- _Data extracted from a collection_:

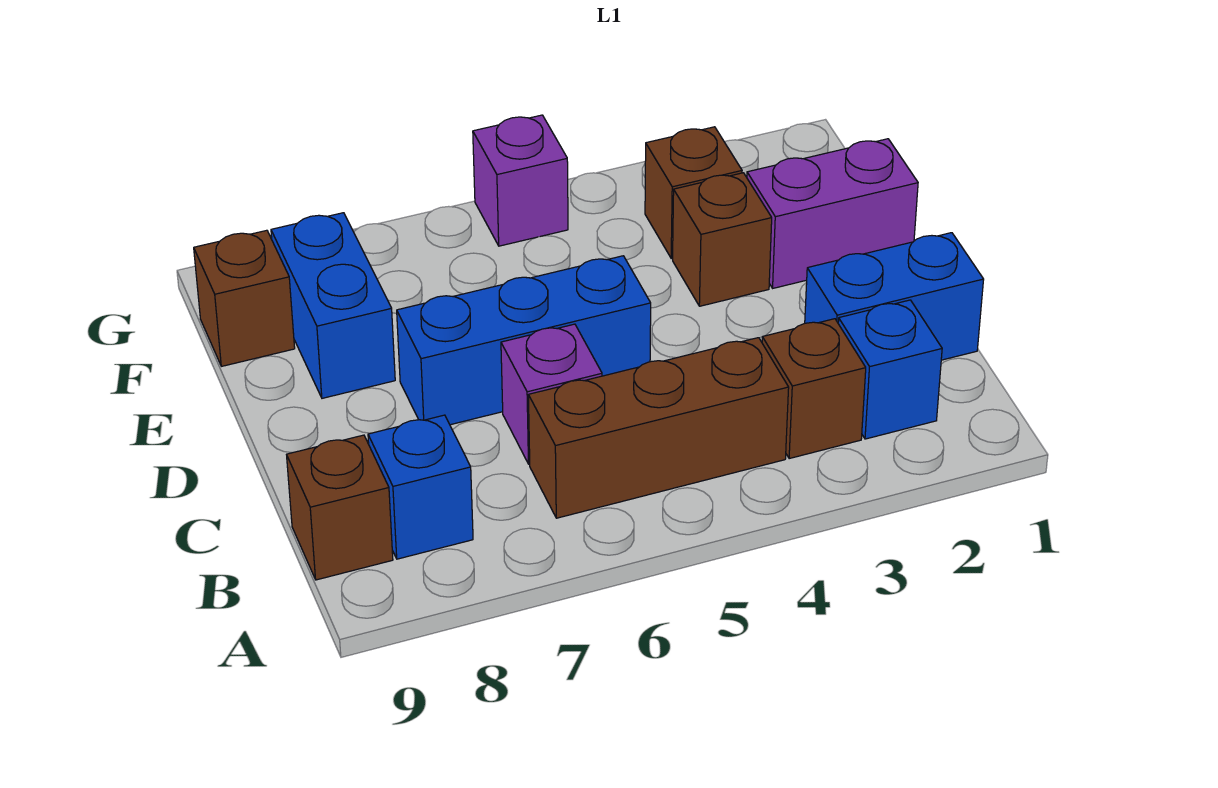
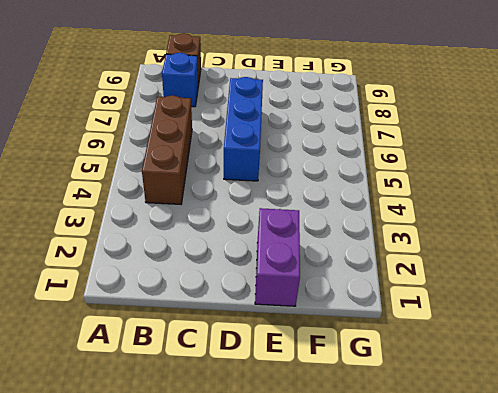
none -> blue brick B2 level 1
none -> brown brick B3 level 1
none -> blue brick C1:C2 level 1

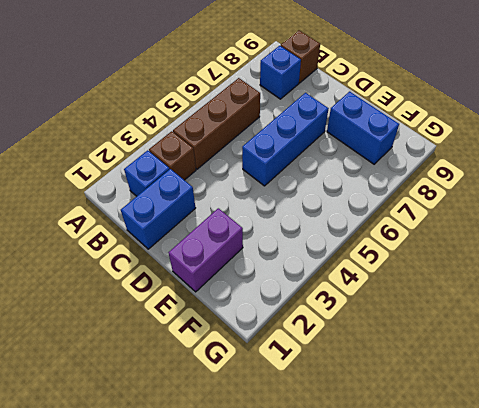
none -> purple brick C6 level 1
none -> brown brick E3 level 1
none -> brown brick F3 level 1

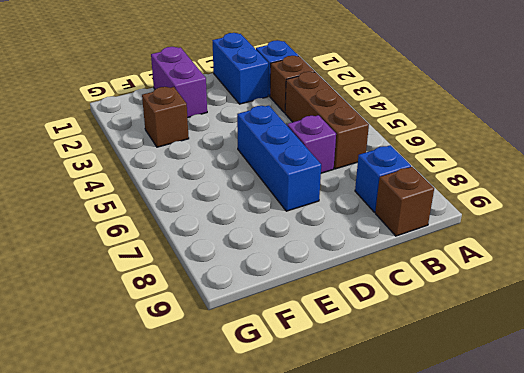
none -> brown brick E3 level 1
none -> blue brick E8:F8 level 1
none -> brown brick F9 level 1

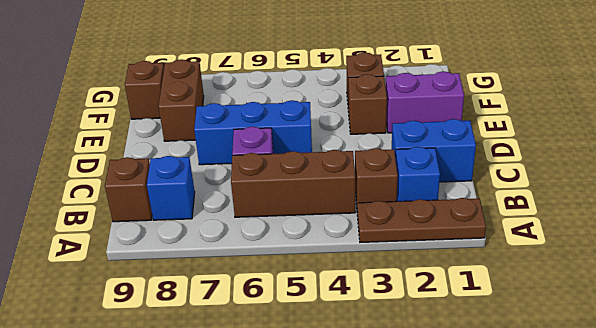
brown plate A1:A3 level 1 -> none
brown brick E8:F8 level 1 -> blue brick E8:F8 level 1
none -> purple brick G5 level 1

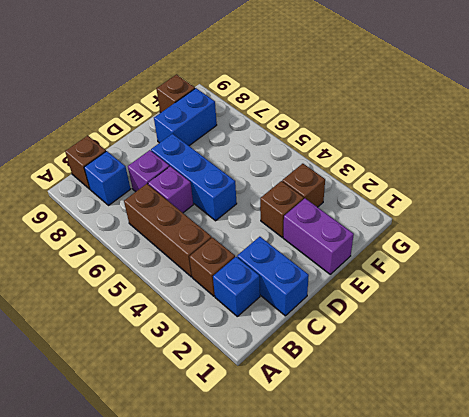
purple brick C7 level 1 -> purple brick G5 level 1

* * *

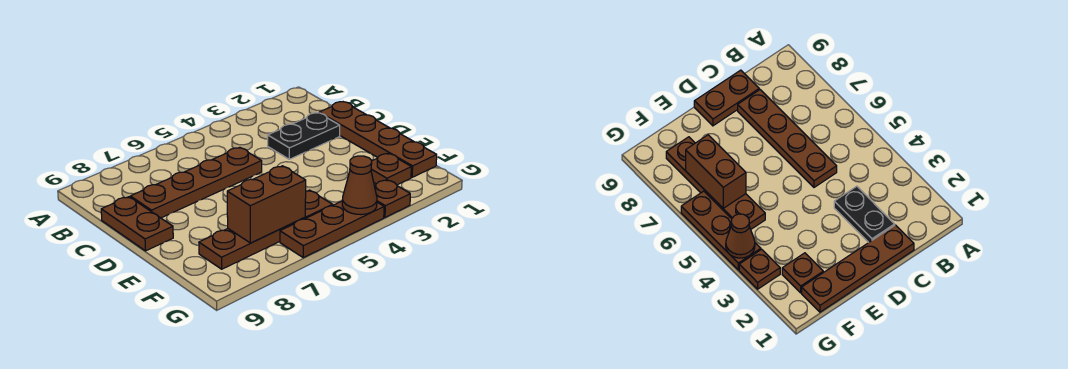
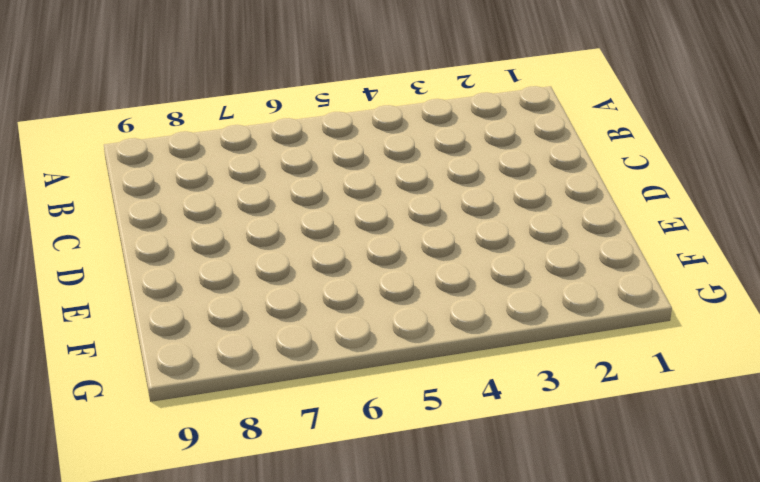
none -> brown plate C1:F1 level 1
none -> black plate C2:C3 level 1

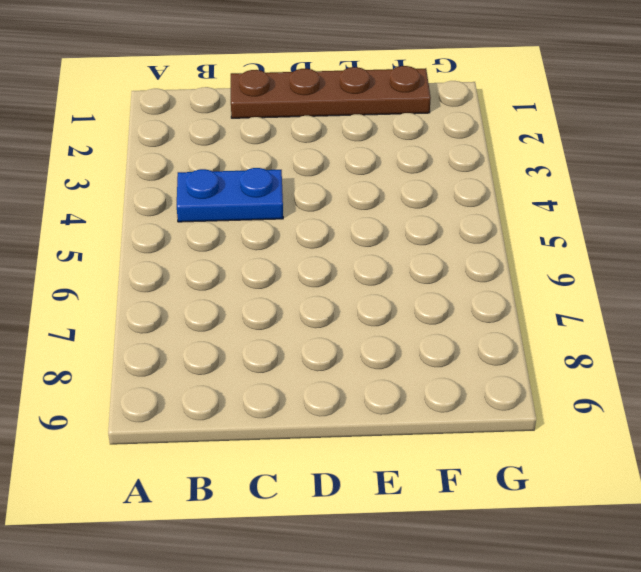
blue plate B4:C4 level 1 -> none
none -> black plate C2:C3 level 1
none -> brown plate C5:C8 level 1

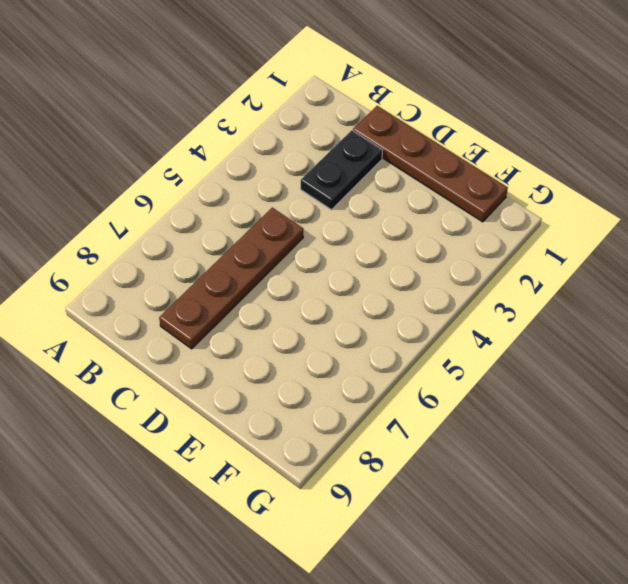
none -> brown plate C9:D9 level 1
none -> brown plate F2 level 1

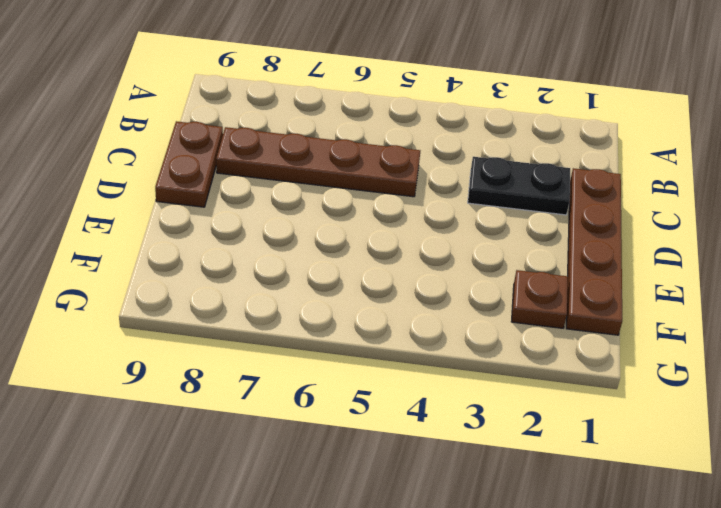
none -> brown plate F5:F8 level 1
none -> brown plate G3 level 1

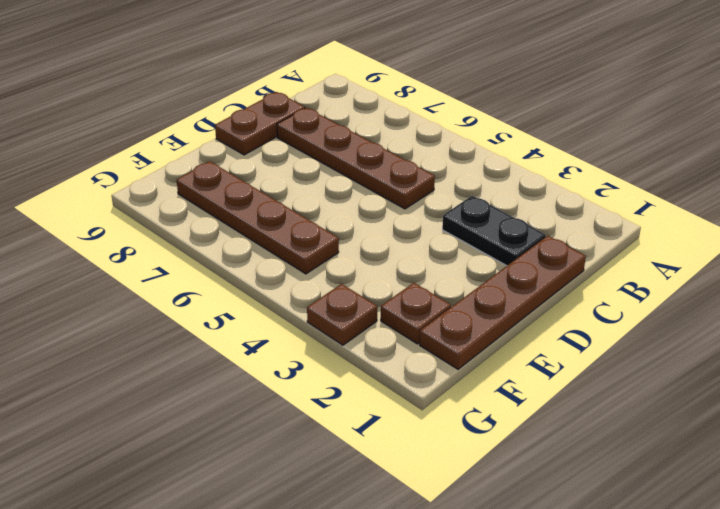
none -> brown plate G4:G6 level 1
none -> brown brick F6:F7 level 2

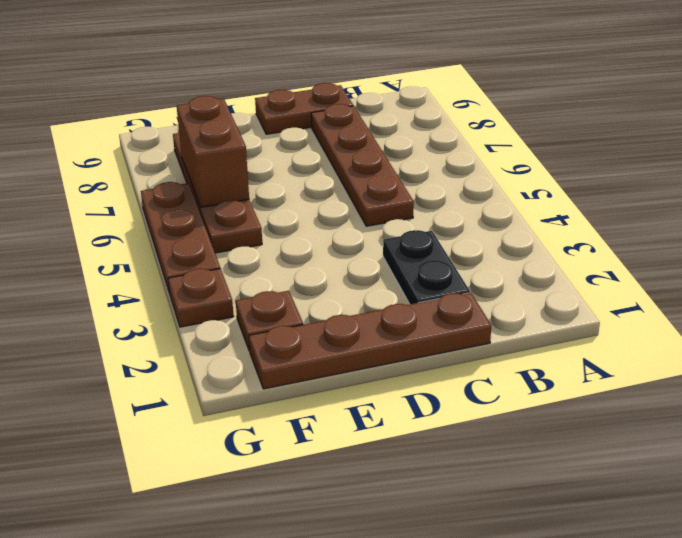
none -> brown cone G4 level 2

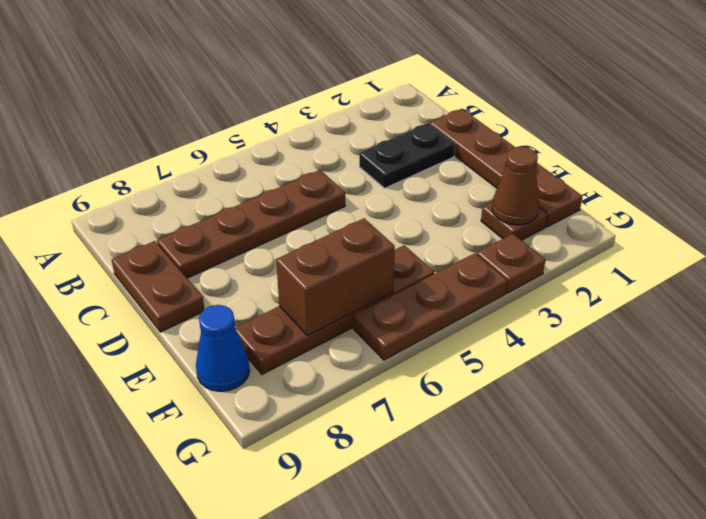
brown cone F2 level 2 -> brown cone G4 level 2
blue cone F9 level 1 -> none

--

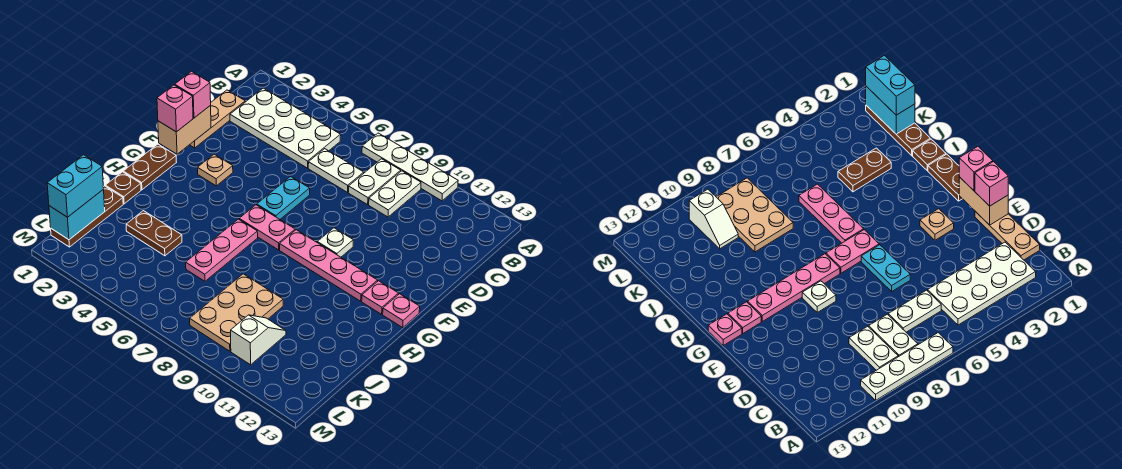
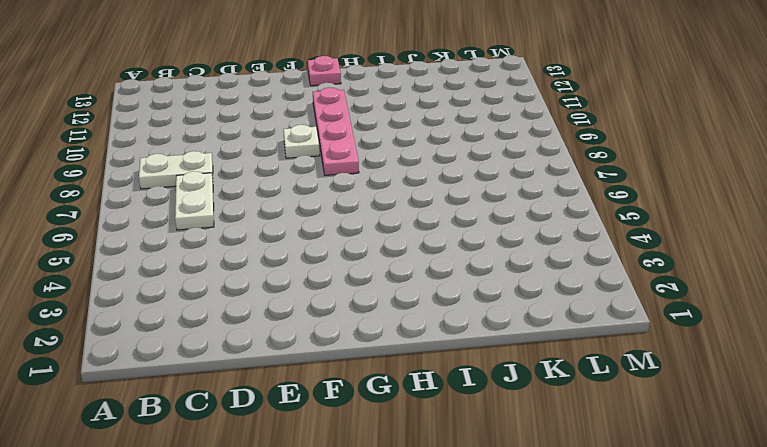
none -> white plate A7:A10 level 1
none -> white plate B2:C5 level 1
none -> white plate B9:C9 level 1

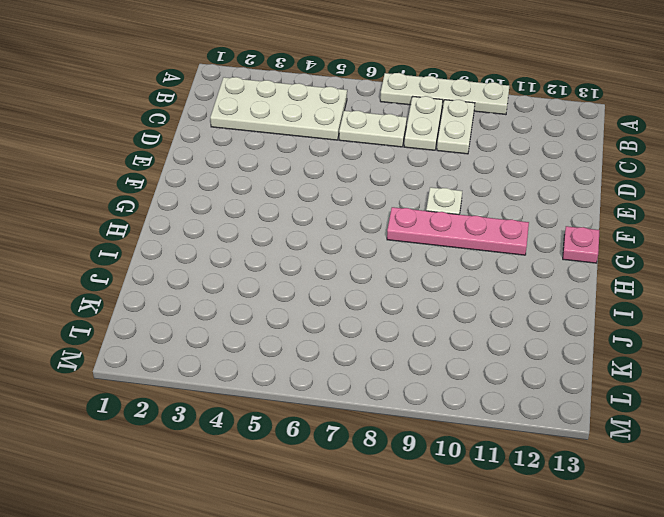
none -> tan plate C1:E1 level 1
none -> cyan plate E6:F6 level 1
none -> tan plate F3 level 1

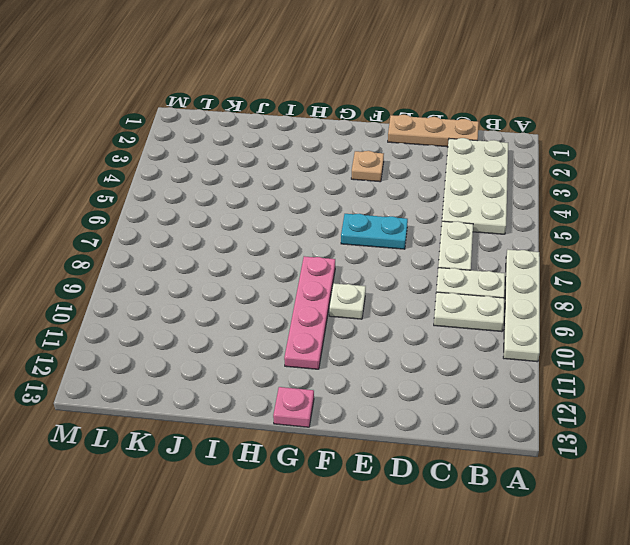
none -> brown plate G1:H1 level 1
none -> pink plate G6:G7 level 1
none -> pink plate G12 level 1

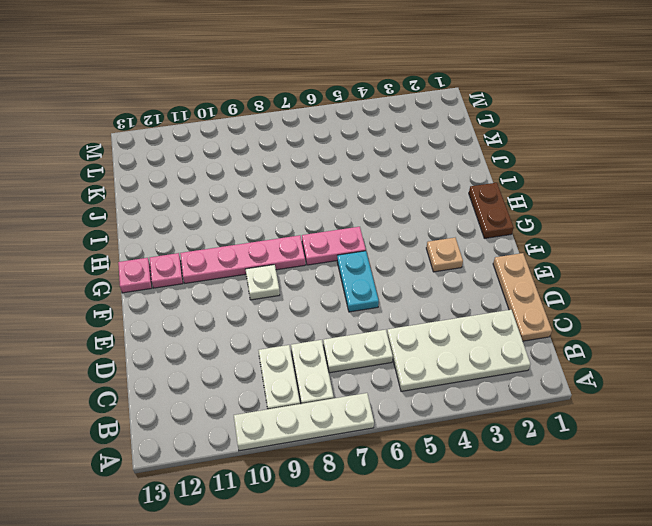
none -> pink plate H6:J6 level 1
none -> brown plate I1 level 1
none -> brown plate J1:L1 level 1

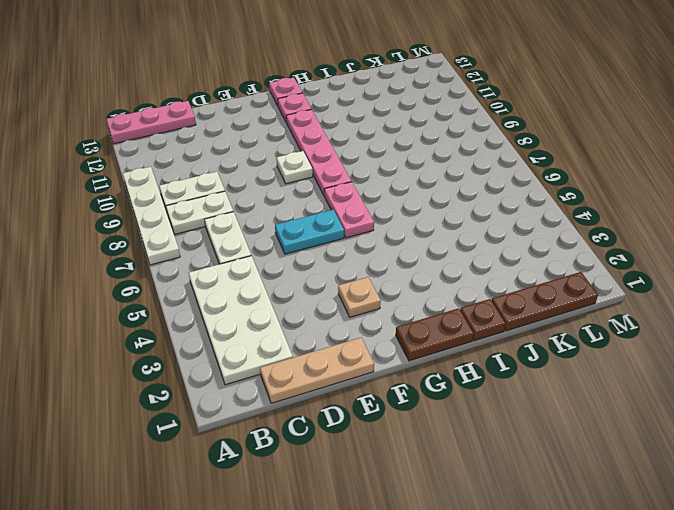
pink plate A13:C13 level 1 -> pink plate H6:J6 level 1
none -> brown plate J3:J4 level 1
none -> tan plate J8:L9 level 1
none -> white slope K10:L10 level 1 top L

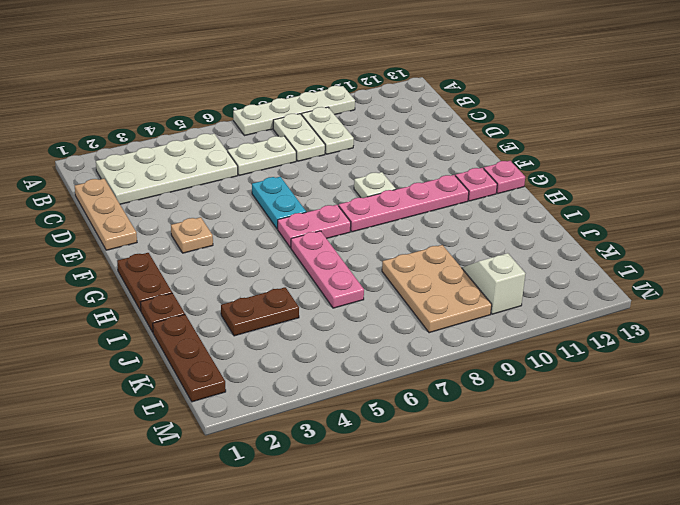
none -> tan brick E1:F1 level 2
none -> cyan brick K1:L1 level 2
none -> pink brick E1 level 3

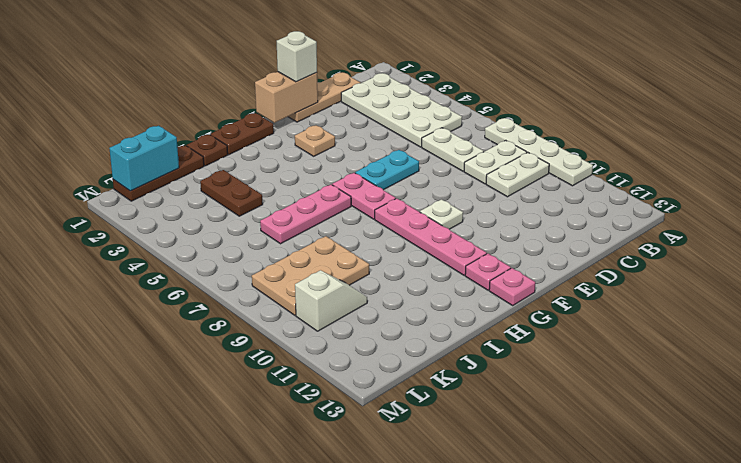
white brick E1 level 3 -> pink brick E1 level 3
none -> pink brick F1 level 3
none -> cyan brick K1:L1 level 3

- _About this exercise_:
Within the entries, find all lines that contain "blue" and copy each one.

- _Reply to the exercise_:
none -> blue brick B2 level 1
none -> blue brick C1:C2 level 1
none -> blue brick E8:F8 level 1
brown brick E8:F8 level 1 -> blue brick E8:F8 level 1
blue plate B4:C4 level 1 -> none
blue cone F9 level 1 -> none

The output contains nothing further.